* **EXERCISE BRIEF**
Everything in the records should be repeated exactly, down to the last character.

* **STUDY MATERIAL**
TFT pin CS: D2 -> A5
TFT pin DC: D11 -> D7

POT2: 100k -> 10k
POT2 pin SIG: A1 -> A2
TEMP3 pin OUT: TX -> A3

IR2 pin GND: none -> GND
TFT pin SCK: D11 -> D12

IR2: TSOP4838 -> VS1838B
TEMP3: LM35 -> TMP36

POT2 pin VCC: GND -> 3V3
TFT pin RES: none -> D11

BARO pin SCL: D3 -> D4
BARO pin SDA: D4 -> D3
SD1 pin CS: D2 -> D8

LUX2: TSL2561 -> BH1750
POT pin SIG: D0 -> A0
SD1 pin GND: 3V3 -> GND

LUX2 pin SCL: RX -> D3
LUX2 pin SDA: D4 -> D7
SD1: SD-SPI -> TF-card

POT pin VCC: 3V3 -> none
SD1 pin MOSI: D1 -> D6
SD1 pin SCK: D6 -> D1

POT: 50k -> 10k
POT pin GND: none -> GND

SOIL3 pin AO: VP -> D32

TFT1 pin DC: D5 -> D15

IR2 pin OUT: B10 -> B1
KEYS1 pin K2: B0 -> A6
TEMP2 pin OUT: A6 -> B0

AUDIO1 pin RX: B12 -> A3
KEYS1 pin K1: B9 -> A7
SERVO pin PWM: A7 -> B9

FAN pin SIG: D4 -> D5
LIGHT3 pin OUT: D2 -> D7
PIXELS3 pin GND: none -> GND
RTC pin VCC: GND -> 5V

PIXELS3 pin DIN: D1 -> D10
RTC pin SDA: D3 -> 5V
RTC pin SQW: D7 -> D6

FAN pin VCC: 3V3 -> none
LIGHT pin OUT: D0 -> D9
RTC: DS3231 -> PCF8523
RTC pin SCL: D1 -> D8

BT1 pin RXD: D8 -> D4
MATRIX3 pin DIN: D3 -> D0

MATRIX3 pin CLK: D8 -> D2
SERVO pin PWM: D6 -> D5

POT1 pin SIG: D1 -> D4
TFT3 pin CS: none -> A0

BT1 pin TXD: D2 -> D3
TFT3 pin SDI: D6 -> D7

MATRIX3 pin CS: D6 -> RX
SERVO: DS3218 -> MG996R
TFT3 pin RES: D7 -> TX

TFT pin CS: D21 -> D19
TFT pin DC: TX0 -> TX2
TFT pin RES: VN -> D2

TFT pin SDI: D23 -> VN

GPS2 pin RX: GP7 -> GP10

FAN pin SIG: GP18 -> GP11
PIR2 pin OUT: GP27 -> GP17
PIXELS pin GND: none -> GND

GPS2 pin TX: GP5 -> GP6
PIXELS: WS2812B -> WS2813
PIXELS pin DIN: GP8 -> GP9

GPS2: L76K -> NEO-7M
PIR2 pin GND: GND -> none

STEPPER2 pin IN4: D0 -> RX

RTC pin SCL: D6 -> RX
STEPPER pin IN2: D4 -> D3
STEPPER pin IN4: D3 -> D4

* **SOLUTION**
TFT pin CS: D2 -> A5
TFT pin DC: D11 -> D7

POT2: 100k -> 10k
POT2 pin SIG: A1 -> A2
TEMP3 pin OUT: TX -> A3

IR2 pin GND: none -> GND
TFT pin SCK: D11 -> D12

IR2: TSOP4838 -> VS1838B
TEMP3: LM35 -> TMP36

POT2 pin VCC: GND -> 3V3
TFT pin RES: none -> D11

BARO pin SCL: D3 -> D4
BARO pin SDA: D4 -> D3
SD1 pin CS: D2 -> D8

LUX2: TSL2561 -> BH1750
POT pin SIG: D0 -> A0
SD1 pin GND: 3V3 -> GND

LUX2 pin SCL: RX -> D3
LUX2 pin SDA: D4 -> D7
SD1: SD-SPI -> TF-card

POT pin VCC: 3V3 -> none
SD1 pin MOSI: D1 -> D6
SD1 pin SCK: D6 -> D1

POT: 50k -> 10k
POT pin GND: none -> GND

SOIL3 pin AO: VP -> D32

TFT1 pin DC: D5 -> D15

IR2 pin OUT: B10 -> B1
KEYS1 pin K2: B0 -> A6
TEMP2 pin OUT: A6 -> B0

AUDIO1 pin RX: B12 -> A3
KEYS1 pin K1: B9 -> A7
SERVO pin PWM: A7 -> B9

FAN pin SIG: D4 -> D5
LIGHT3 pin OUT: D2 -> D7
PIXELS3 pin GND: none -> GND
RTC pin VCC: GND -> 5V

PIXELS3 pin DIN: D1 -> D10
RTC pin SDA: D3 -> 5V
RTC pin SQW: D7 -> D6

FAN pin VCC: 3V3 -> none
LIGHT pin OUT: D0 -> D9
RTC: DS3231 -> PCF8523
RTC pin SCL: D1 -> D8

BT1 pin RXD: D8 -> D4
MATRIX3 pin DIN: D3 -> D0

MATRIX3 pin CLK: D8 -> D2
SERVO pin PWM: D6 -> D5

POT1 pin SIG: D1 -> D4
TFT3 pin CS: none -> A0

BT1 pin TXD: D2 -> D3
TFT3 pin SDI: D6 -> D7

MATRIX3 pin CS: D6 -> RX
SERVO: DS3218 -> MG996R
TFT3 pin RES: D7 -> TX

TFT pin CS: D21 -> D19
TFT pin DC: TX0 -> TX2
TFT pin RES: VN -> D2

TFT pin SDI: D23 -> VN

GPS2 pin RX: GP7 -> GP10

FAN pin SIG: GP18 -> GP11
PIR2 pin OUT: GP27 -> GP17
PIXELS pin GND: none -> GND

GPS2 pin TX: GP5 -> GP6
PIXELS: WS2812B -> WS2813
PIXELS pin DIN: GP8 -> GP9

GPS2: L76K -> NEO-7M
PIR2 pin GND: GND -> none

STEPPER2 pin IN4: D0 -> RX

RTC pin SCL: D6 -> RX
STEPPER pin IN2: D4 -> D3
STEPPER pin IN4: D3 -> D4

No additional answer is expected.